----- Record set -----

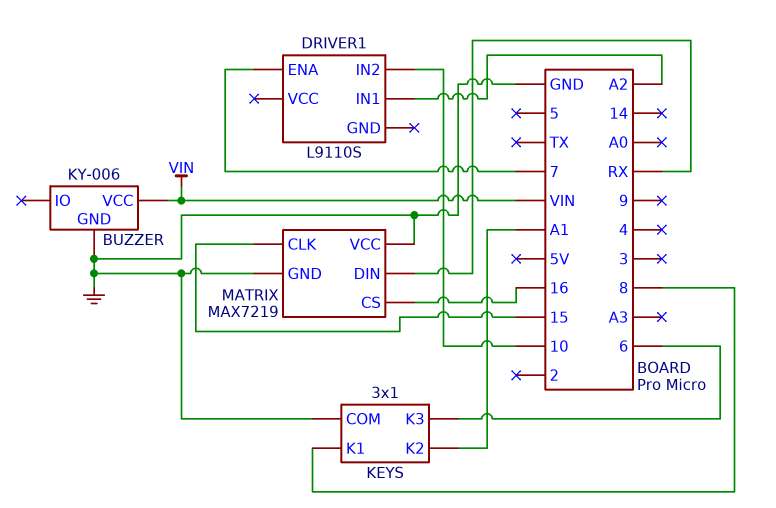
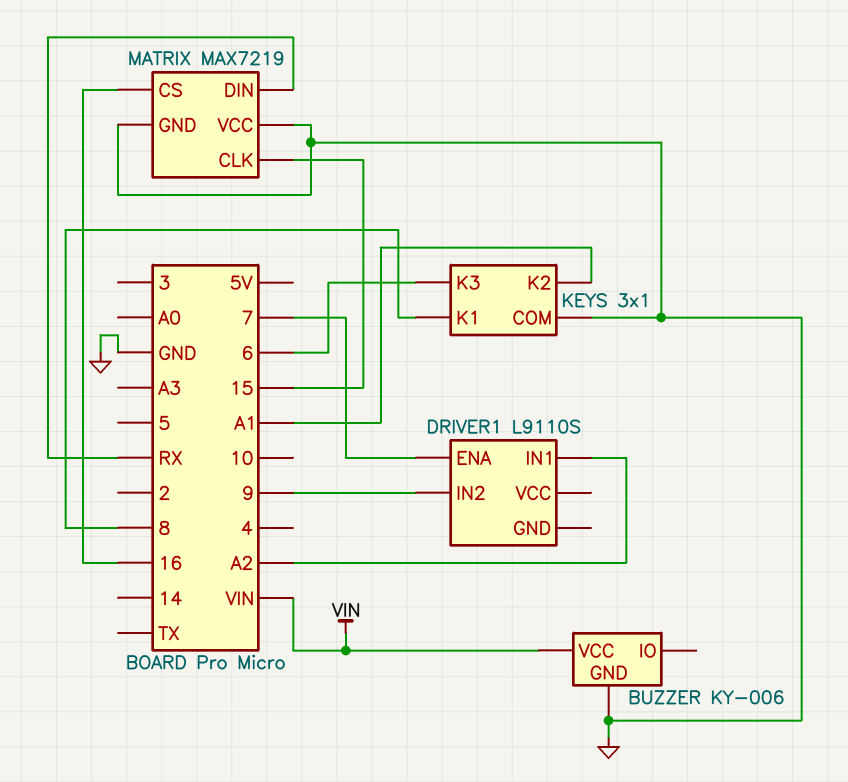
DRIVER1 pin IN2: 10 -> 9

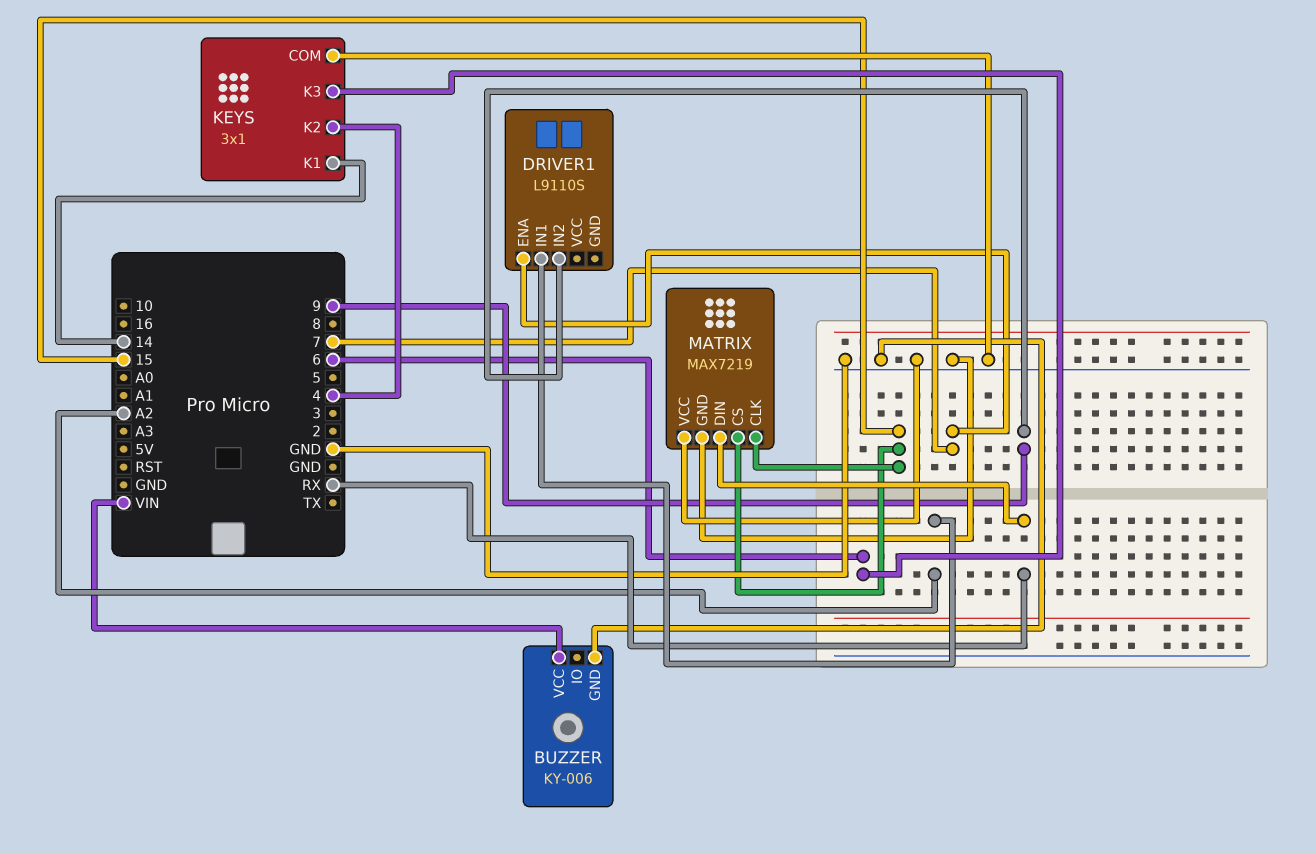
KEYS pin K1: 8 -> 14
KEYS pin K2: A1 -> 4
MATRIX pin CS: 16 -> 15

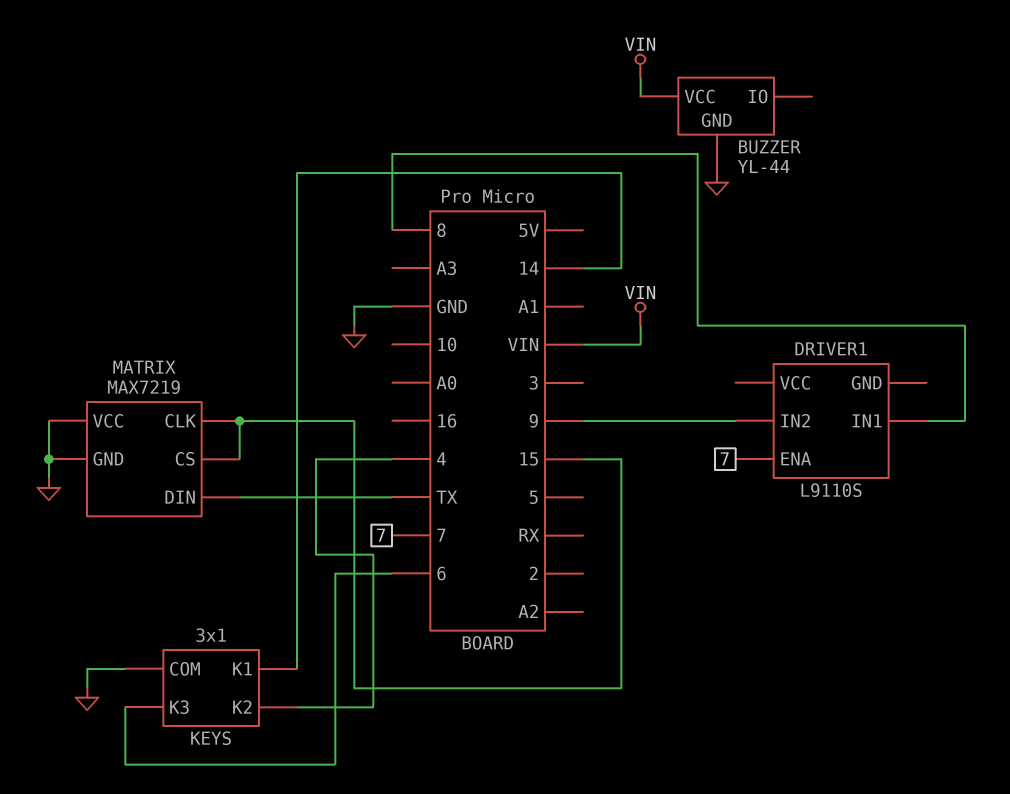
BUZZER: KY-006 -> YL-44
DRIVER1 pin IN1: A2 -> 8
MATRIX pin DIN: RX -> TX

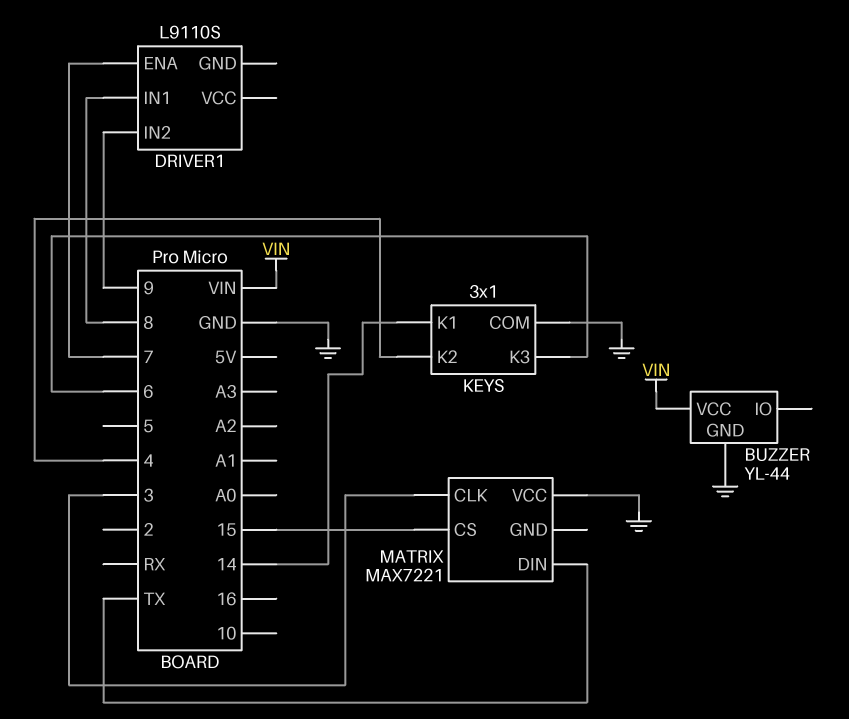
MATRIX: MAX7219 -> MAX7221
MATRIX pin CLK: 15 -> 3
MATRIX pin GND: GND -> none

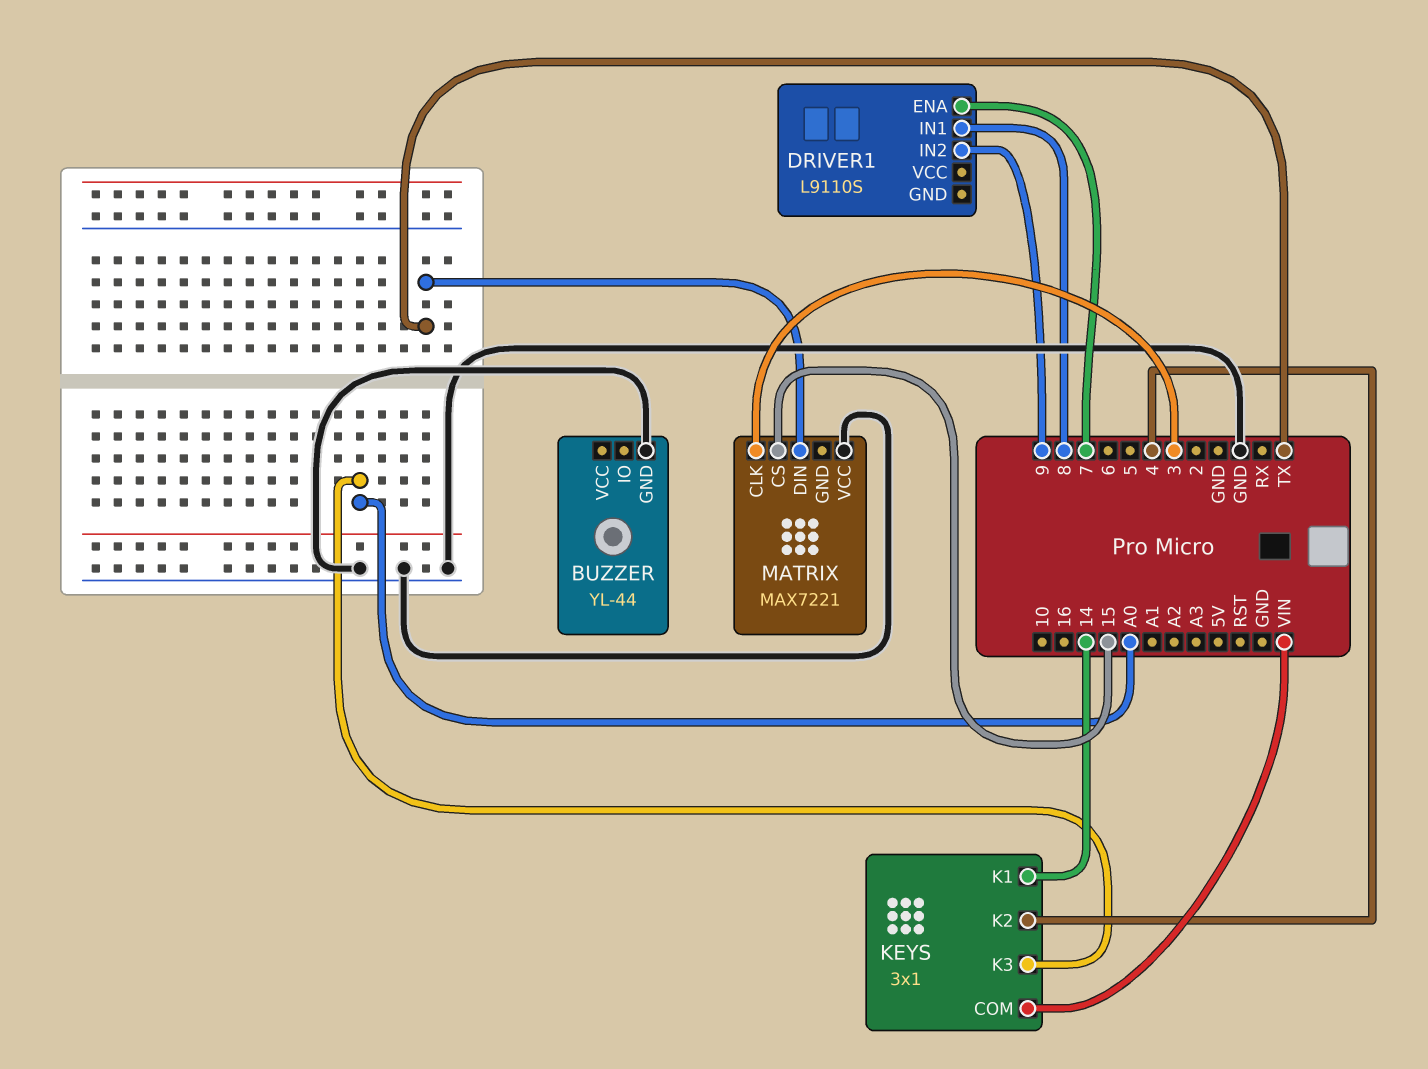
BUZZER pin VCC: VIN -> none
KEYS pin COM: GND -> VIN
KEYS pin K3: 6 -> A0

-----

Filter the entries down to the lines with the word "KEYS" in them, and copy those lines.

Exercise output -
KEYS pin K1: 8 -> 14
KEYS pin K2: A1 -> 4
KEYS pin COM: GND -> VIN
KEYS pin K3: 6 -> A0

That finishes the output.